** Opening Data section block **

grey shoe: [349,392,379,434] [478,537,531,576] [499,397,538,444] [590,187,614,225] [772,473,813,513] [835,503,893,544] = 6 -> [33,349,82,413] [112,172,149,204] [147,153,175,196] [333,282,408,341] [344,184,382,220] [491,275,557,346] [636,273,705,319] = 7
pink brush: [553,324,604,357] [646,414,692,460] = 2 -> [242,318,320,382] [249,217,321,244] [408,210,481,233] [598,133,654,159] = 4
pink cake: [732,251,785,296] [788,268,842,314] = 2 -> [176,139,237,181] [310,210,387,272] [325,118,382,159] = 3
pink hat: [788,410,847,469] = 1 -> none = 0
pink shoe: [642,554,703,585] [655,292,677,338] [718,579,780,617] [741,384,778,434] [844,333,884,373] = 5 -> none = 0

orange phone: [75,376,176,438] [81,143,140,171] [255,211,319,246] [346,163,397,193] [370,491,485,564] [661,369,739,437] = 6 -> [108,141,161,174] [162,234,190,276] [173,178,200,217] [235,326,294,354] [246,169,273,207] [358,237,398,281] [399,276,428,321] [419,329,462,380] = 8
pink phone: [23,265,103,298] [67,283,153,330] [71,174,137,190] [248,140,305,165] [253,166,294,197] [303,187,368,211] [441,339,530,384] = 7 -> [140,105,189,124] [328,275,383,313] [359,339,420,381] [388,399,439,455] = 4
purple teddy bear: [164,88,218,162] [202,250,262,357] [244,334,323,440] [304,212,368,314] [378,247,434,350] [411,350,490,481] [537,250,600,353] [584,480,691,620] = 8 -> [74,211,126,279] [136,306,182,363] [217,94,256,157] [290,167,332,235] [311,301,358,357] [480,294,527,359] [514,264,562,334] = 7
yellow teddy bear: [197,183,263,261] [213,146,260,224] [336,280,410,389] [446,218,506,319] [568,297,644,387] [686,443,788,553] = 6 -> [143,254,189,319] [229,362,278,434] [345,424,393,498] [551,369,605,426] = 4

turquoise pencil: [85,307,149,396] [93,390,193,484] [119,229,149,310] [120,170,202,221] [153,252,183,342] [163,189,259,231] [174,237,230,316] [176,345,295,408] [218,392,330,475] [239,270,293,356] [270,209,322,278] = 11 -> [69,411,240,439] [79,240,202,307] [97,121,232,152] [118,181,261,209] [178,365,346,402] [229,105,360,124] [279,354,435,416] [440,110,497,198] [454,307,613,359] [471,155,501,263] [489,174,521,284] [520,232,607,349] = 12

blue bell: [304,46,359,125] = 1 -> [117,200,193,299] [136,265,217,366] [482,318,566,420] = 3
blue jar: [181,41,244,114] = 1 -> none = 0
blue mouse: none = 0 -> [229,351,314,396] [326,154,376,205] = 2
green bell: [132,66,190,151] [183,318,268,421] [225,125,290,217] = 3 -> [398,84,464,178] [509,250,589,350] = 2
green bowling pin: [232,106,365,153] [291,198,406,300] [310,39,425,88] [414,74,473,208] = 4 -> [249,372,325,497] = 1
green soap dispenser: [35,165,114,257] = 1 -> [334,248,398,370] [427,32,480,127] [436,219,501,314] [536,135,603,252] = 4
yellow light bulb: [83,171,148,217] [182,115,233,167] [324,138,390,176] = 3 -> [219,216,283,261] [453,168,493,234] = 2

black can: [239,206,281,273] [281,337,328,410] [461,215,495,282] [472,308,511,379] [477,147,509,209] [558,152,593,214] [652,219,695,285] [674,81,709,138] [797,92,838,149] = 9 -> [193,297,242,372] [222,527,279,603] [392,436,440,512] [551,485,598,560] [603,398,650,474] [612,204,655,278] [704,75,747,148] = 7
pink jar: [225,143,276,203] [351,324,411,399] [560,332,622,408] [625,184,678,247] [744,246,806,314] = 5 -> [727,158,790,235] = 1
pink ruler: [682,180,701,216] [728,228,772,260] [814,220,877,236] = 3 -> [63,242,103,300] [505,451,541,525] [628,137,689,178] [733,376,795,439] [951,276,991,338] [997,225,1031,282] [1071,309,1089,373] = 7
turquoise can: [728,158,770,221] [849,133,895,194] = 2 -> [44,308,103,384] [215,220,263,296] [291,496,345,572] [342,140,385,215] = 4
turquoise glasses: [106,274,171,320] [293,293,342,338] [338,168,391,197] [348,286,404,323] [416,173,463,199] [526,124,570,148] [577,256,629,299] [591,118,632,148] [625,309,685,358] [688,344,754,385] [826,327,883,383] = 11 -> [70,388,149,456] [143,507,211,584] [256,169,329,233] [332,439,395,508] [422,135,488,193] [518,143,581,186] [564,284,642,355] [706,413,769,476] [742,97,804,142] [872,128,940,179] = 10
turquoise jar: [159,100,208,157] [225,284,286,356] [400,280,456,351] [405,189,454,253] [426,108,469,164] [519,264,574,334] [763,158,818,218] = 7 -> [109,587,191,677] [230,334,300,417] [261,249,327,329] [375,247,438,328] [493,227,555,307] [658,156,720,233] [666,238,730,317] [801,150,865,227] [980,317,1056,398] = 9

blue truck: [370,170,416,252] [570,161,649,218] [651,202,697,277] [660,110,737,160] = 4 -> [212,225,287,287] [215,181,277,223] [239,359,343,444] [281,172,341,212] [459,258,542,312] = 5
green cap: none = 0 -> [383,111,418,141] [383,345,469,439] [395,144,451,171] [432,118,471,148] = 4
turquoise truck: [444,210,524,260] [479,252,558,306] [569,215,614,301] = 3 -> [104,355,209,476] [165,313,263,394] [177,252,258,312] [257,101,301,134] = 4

** Closing Data section block **

[Action item]: Go line by line through the records above and copy each one containing "bell".

[Expected output]:
blue bell: [304,46,359,125] = 1 -> [117,200,193,299] [136,265,217,366] [482,318,566,420] = 3
green bell: [132,66,190,151] [183,318,268,421] [225,125,290,217] = 3 -> [398,84,464,178] [509,250,589,350] = 2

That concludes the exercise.